**TASK STATEMENT**
Copy the items below word for word, from the line containing "The image size is (924, 1308)." through the line containing "Gonzalo is located at coordinates (489, 682).", including both of those lines, and copy nothing else.
____________________
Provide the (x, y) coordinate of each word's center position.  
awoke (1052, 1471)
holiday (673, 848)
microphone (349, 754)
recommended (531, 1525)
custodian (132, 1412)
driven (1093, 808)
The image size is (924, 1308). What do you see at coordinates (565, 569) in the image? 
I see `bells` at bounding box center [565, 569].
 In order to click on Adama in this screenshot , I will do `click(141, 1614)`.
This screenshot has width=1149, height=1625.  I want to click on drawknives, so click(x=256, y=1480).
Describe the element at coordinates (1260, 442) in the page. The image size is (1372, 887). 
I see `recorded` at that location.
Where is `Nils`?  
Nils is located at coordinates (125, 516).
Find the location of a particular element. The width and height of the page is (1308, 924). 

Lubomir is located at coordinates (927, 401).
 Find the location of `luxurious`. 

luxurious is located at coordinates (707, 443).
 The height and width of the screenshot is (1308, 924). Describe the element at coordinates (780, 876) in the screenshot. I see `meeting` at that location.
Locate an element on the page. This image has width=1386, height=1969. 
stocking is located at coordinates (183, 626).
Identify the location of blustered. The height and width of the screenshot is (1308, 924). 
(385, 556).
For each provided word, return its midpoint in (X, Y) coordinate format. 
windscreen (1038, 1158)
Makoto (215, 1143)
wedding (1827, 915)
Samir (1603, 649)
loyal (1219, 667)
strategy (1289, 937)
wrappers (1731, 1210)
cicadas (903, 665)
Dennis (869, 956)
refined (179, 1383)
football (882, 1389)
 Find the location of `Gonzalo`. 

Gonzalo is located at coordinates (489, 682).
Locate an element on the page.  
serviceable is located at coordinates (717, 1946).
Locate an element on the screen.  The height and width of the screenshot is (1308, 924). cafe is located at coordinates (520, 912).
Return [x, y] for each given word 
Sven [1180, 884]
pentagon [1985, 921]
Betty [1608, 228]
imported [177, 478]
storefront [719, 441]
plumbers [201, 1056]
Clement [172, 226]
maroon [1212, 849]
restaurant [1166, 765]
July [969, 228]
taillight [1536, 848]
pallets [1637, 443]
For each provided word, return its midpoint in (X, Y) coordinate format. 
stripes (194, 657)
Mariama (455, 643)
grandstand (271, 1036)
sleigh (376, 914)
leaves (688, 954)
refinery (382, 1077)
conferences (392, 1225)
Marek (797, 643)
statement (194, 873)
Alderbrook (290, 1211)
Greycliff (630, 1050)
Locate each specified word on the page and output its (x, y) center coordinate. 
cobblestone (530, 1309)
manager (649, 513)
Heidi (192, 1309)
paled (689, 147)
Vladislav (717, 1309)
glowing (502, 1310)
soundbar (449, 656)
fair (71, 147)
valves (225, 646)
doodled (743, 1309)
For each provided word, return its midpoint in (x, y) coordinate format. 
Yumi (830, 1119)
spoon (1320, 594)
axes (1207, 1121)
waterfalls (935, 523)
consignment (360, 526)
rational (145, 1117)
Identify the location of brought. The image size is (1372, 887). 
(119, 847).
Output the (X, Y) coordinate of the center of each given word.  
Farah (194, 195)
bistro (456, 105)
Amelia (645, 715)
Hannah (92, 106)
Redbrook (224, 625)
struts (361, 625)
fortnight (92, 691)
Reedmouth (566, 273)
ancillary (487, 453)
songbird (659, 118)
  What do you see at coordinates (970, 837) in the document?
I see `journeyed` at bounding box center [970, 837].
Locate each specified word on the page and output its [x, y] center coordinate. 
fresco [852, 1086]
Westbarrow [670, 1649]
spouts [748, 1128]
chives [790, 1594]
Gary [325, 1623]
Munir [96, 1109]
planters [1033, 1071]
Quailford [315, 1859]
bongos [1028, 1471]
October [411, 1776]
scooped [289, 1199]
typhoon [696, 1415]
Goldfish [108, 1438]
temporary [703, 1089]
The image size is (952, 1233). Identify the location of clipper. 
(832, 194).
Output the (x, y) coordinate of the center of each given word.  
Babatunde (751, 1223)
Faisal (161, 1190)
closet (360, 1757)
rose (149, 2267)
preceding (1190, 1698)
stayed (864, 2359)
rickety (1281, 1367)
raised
____________________
**SOLUTION**
The image size is (924, 1308). What do you see at coordinates (565, 569) in the image? 
I see `bells` at bounding box center [565, 569].
 In order to click on Adama in this screenshot , I will do `click(141, 1614)`.
This screenshot has width=1149, height=1625.  I want to click on drawknives, so click(x=256, y=1480).
Describe the element at coordinates (1260, 442) in the page. The image size is (1372, 887). 
I see `recorded` at that location.
Where is `Nils`?  
Nils is located at coordinates (125, 516).
Find the location of a particular element. The width and height of the page is (1308, 924). 

Lubomir is located at coordinates (927, 401).
 Find the location of `luxurious`. 

luxurious is located at coordinates (707, 443).
 The height and width of the screenshot is (1308, 924). Describe the element at coordinates (780, 876) in the screenshot. I see `meeting` at that location.
Locate an element on the page. This image has width=1386, height=1969. 
stocking is located at coordinates (183, 626).
Identify the location of blustered. The height and width of the screenshot is (1308, 924). 
(385, 556).
For each provided word, return its midpoint in (X, Y) coordinate format. 
windscreen (1038, 1158)
Makoto (215, 1143)
wedding (1827, 915)
Samir (1603, 649)
loyal (1219, 667)
strategy (1289, 937)
wrappers (1731, 1210)
cicadas (903, 665)
Dennis (869, 956)
refined (179, 1383)
football (882, 1389)
 Find the location of `Gonzalo`. 

Gonzalo is located at coordinates (489, 682).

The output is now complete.